Required action
Every line containing the word "AGND" is to be copied from the data below.

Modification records
- - - - - - -

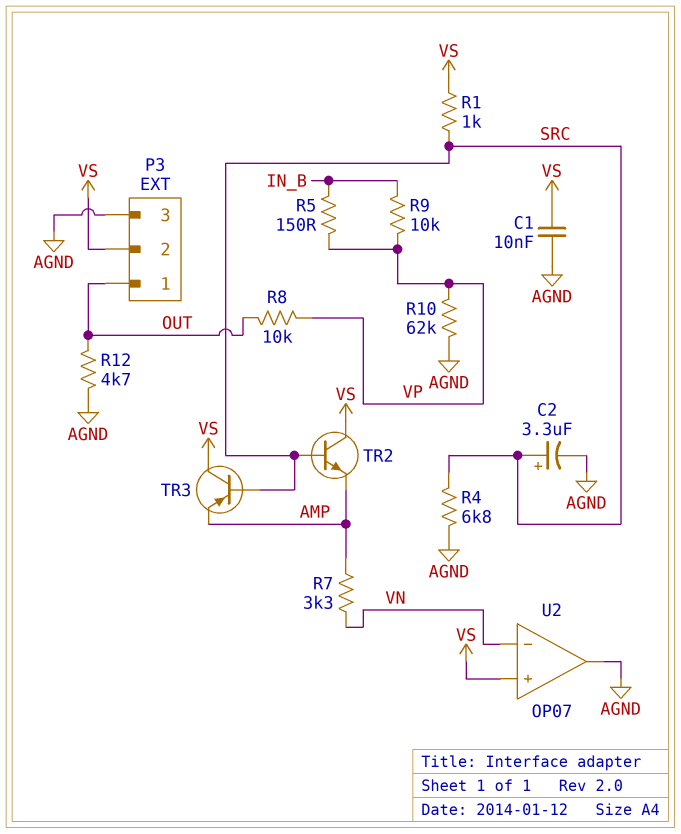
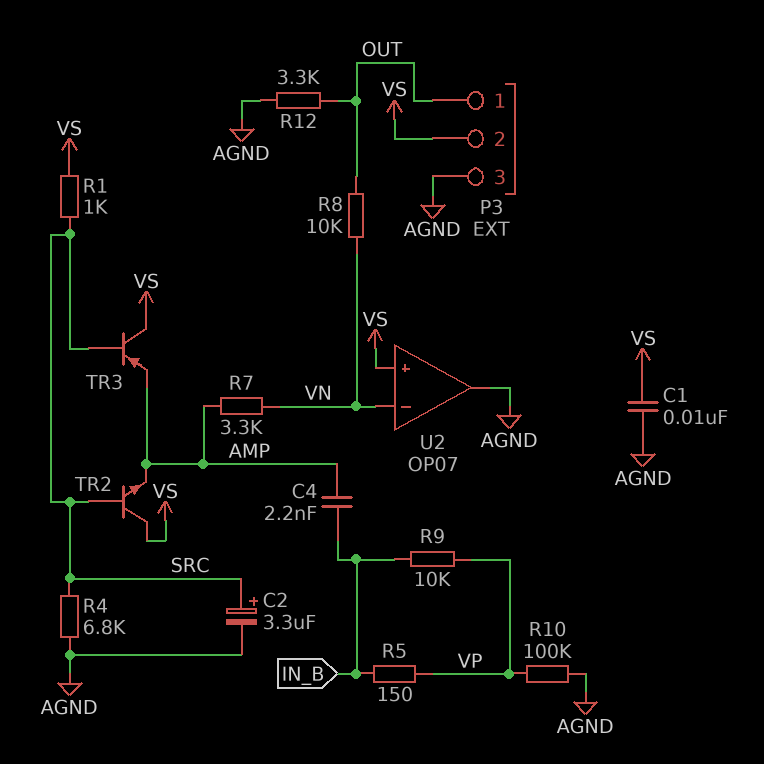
C4: none -> 2.2nF (AMP, IN_B)
R8: 10k (OUT, VP) -> 10k (OUT, VN)
R10: 62k (AGND, VP) -> 100k (AGND, VP)
R12: 4.7k (AGND, OUT) -> 3.3k (AGND, OUT)

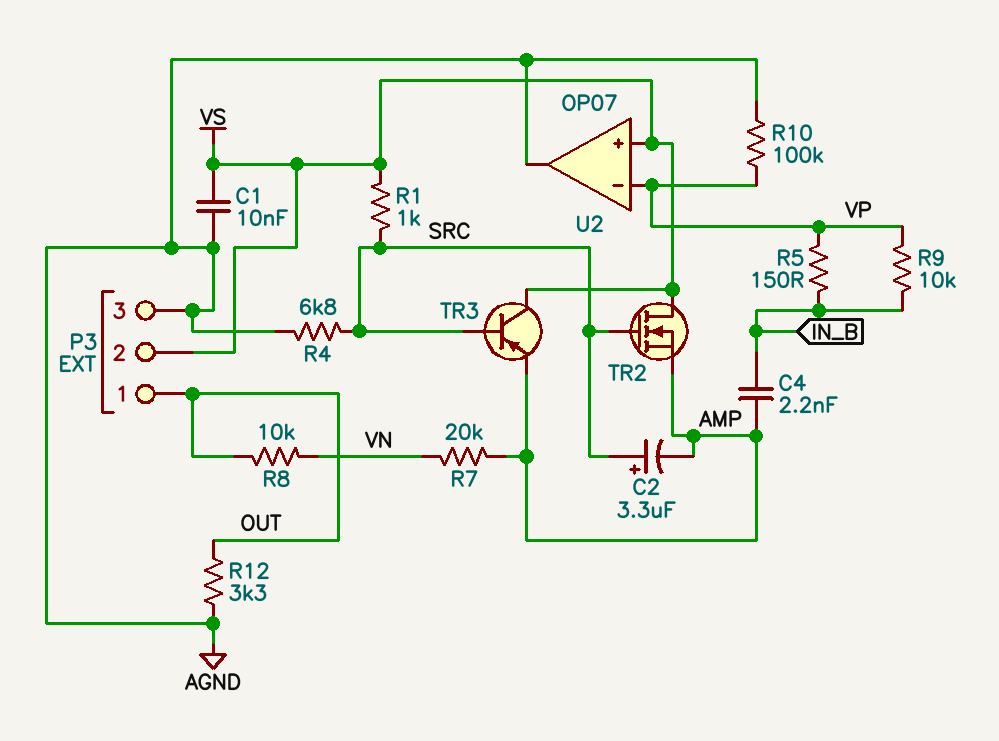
C2: 3.3uF (plus SRC, minus AGND) -> 3.3uF (plus SRC, minus AMP)
R7: 3.3k (AMP, VN) -> 20k (AMP, VN)
TR2: NPN (B SRC, C VS, E AMP) -> NMOS (G SRC, D VS, S AMP)
U2 pin in-: VN -> VP

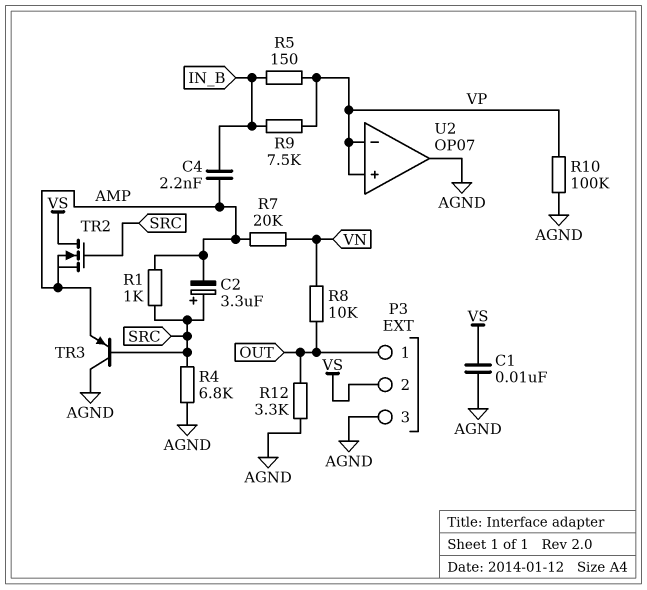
R1: 1k (SRC, VS) -> 1k (AMP, SRC)
R9: 10k (IN_B, VP) -> 7.5k (IN_B, VP)
TR3: PNP (B SRC, C VS, E AMP) -> PNP (B SRC, C AGND, E AMP)
U2 pin in+: VS -> VP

- - - - - - -

Response to the exercise
R10: 62k (AGND, VP) -> 100k (AGND, VP)
R12: 4.7k (AGND, OUT) -> 3.3k (AGND, OUT)
C2: 3.3uF (plus SRC, minus AGND) -> 3.3uF (plus SRC, minus AMP)
TR3: PNP (B SRC, C VS, E AMP) -> PNP (B SRC, C AGND, E AMP)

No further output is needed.